TASK DETAILS: Your answer should be a single number: the count of lines that include the word "vessel".

/---

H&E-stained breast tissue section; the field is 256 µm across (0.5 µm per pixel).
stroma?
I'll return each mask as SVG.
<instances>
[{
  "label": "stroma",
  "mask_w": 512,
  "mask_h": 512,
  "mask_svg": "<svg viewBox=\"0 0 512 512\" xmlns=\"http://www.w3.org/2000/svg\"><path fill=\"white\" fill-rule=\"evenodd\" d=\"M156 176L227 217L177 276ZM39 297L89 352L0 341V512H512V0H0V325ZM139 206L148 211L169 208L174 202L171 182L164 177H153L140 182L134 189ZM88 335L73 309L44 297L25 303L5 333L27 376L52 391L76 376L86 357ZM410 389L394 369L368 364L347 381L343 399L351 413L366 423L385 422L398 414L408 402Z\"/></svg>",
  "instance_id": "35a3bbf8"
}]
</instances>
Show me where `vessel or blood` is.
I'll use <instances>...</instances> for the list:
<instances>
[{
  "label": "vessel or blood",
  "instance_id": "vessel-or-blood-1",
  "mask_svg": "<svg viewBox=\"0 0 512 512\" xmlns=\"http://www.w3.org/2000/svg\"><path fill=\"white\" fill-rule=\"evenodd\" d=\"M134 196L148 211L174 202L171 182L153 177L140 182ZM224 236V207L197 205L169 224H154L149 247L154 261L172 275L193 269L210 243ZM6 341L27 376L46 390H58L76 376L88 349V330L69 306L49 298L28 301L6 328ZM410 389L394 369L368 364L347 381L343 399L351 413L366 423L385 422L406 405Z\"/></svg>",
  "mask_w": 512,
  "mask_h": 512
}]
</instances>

\---

COMPLETE ANSWER: 3